-- YOUR OBJECTIVE --
From the records below, copy word for word the lines between the line holding "blue triangle: moved 7 px left, 3 px up" and the line holding "pink L-shape: moved 3", inclusive. Leave the pictures out.

Saved data entries:
########################################
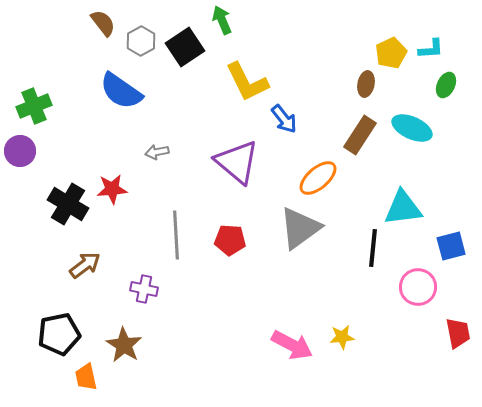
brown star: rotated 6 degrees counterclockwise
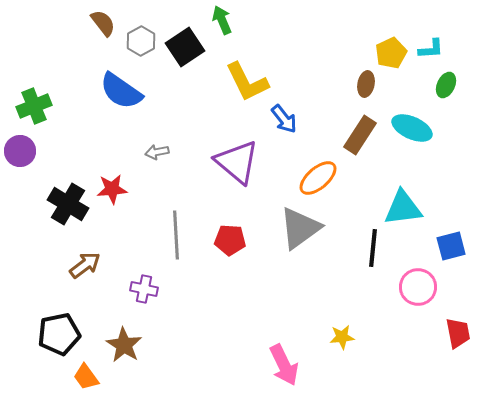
pink arrow: moved 8 px left, 20 px down; rotated 36 degrees clockwise
orange trapezoid: rotated 24 degrees counterclockwise
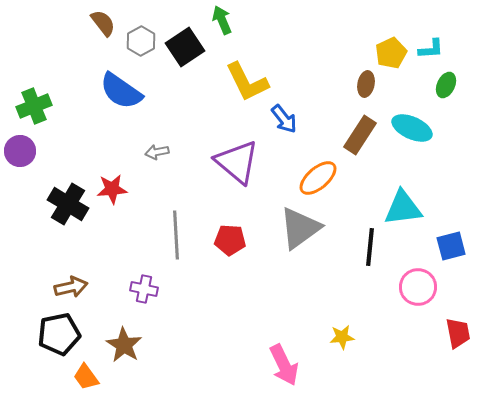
black line: moved 3 px left, 1 px up
brown arrow: moved 14 px left, 22 px down; rotated 24 degrees clockwise
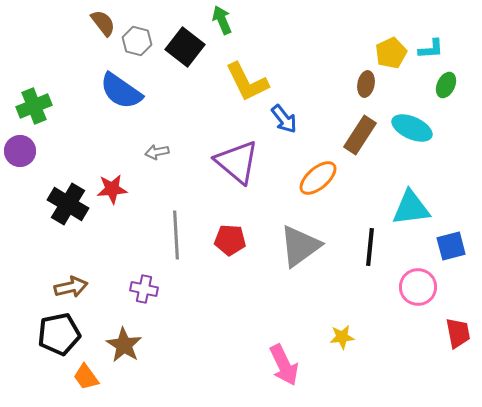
gray hexagon: moved 4 px left; rotated 16 degrees counterclockwise
black square: rotated 18 degrees counterclockwise
cyan triangle: moved 8 px right
gray triangle: moved 18 px down
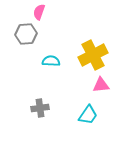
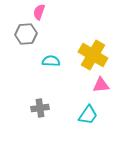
yellow cross: rotated 32 degrees counterclockwise
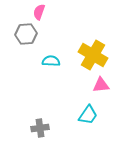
gray cross: moved 20 px down
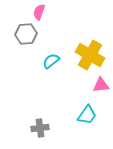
yellow cross: moved 3 px left
cyan semicircle: rotated 42 degrees counterclockwise
cyan trapezoid: moved 1 px left
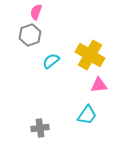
pink semicircle: moved 3 px left
gray hexagon: moved 4 px right, 1 px down; rotated 15 degrees counterclockwise
pink triangle: moved 2 px left
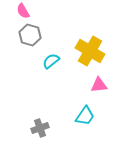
pink semicircle: moved 13 px left, 1 px up; rotated 49 degrees counterclockwise
gray hexagon: rotated 25 degrees counterclockwise
yellow cross: moved 4 px up
cyan trapezoid: moved 2 px left, 1 px down
gray cross: rotated 12 degrees counterclockwise
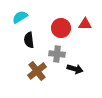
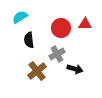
gray cross: rotated 35 degrees counterclockwise
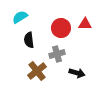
gray cross: rotated 14 degrees clockwise
black arrow: moved 2 px right, 4 px down
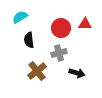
gray cross: moved 2 px right, 1 px up
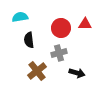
cyan semicircle: rotated 21 degrees clockwise
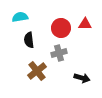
black arrow: moved 5 px right, 5 px down
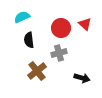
cyan semicircle: moved 2 px right; rotated 14 degrees counterclockwise
red triangle: rotated 40 degrees clockwise
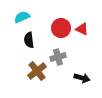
red triangle: moved 3 px left, 5 px down; rotated 16 degrees counterclockwise
gray cross: moved 1 px left, 4 px down
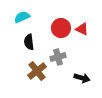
black semicircle: moved 2 px down
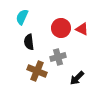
cyan semicircle: rotated 42 degrees counterclockwise
brown cross: rotated 30 degrees counterclockwise
black arrow: moved 5 px left; rotated 119 degrees clockwise
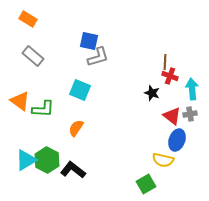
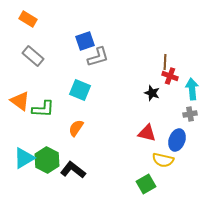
blue square: moved 4 px left; rotated 30 degrees counterclockwise
red triangle: moved 25 px left, 17 px down; rotated 24 degrees counterclockwise
cyan triangle: moved 2 px left, 2 px up
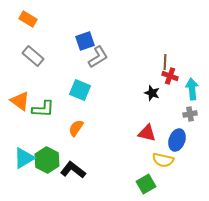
gray L-shape: rotated 15 degrees counterclockwise
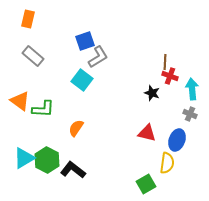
orange rectangle: rotated 72 degrees clockwise
cyan square: moved 2 px right, 10 px up; rotated 15 degrees clockwise
gray cross: rotated 32 degrees clockwise
yellow semicircle: moved 4 px right, 3 px down; rotated 95 degrees counterclockwise
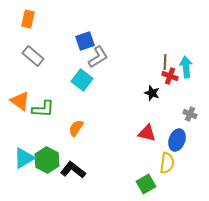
cyan arrow: moved 6 px left, 22 px up
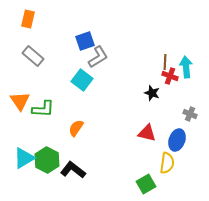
orange triangle: rotated 20 degrees clockwise
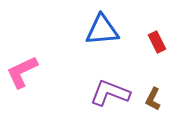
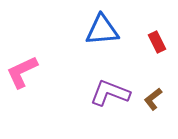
brown L-shape: rotated 25 degrees clockwise
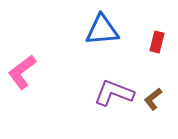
red rectangle: rotated 40 degrees clockwise
pink L-shape: rotated 12 degrees counterclockwise
purple L-shape: moved 4 px right
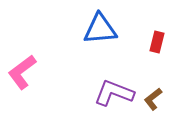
blue triangle: moved 2 px left, 1 px up
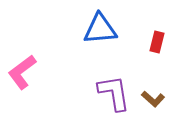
purple L-shape: rotated 60 degrees clockwise
brown L-shape: rotated 100 degrees counterclockwise
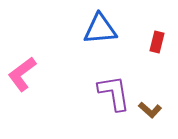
pink L-shape: moved 2 px down
brown L-shape: moved 3 px left, 11 px down
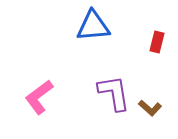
blue triangle: moved 7 px left, 3 px up
pink L-shape: moved 17 px right, 23 px down
brown L-shape: moved 2 px up
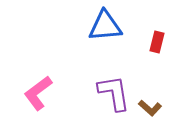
blue triangle: moved 12 px right
pink L-shape: moved 1 px left, 4 px up
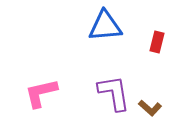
pink L-shape: moved 3 px right; rotated 24 degrees clockwise
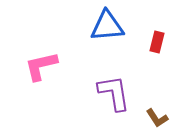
blue triangle: moved 2 px right
pink L-shape: moved 27 px up
brown L-shape: moved 7 px right, 10 px down; rotated 15 degrees clockwise
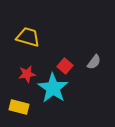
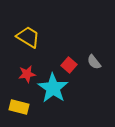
yellow trapezoid: rotated 15 degrees clockwise
gray semicircle: rotated 105 degrees clockwise
red square: moved 4 px right, 1 px up
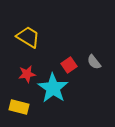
red square: rotated 14 degrees clockwise
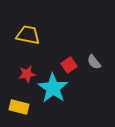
yellow trapezoid: moved 2 px up; rotated 20 degrees counterclockwise
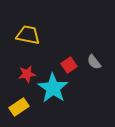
yellow rectangle: rotated 48 degrees counterclockwise
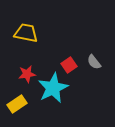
yellow trapezoid: moved 2 px left, 2 px up
cyan star: rotated 12 degrees clockwise
yellow rectangle: moved 2 px left, 3 px up
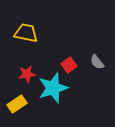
gray semicircle: moved 3 px right
cyan star: rotated 8 degrees clockwise
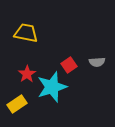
gray semicircle: rotated 56 degrees counterclockwise
red star: rotated 24 degrees counterclockwise
cyan star: moved 1 px left, 1 px up
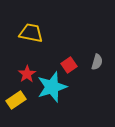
yellow trapezoid: moved 5 px right
gray semicircle: rotated 70 degrees counterclockwise
yellow rectangle: moved 1 px left, 4 px up
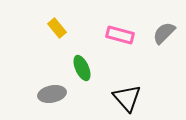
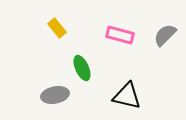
gray semicircle: moved 1 px right, 2 px down
gray ellipse: moved 3 px right, 1 px down
black triangle: moved 2 px up; rotated 36 degrees counterclockwise
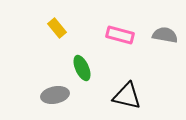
########################################
-- WRITTEN RESPONSE --
blue triangle: moved 7 px left, 3 px up
pink L-shape: moved 17 px right, 23 px down
brown L-shape: moved 2 px up
blue triangle: moved 12 px right
pink L-shape: moved 1 px left, 4 px up
pink L-shape: moved 3 px right; rotated 24 degrees clockwise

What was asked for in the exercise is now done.